Data records
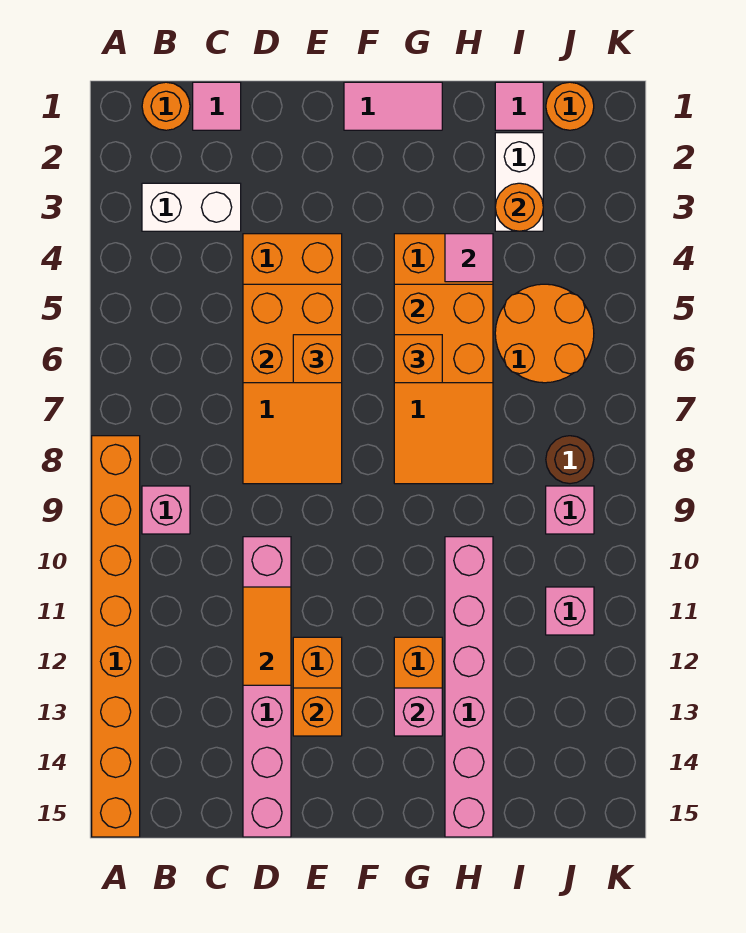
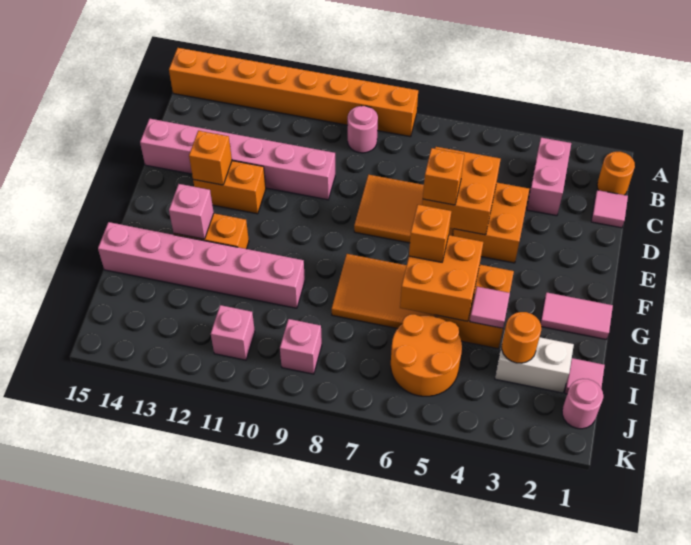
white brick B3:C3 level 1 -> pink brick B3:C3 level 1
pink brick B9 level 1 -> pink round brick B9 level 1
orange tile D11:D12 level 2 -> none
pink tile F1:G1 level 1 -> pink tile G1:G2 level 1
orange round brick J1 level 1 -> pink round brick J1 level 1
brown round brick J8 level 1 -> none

> **Problem to work on**
Only the lines from the one containing "orange round brick" through the last line of the records above are to be reproduced, exactly and with both ends included.

> **Written answer**
orange round brick J1 level 1 -> pink round brick J1 level 1
brown round brick J8 level 1 -> none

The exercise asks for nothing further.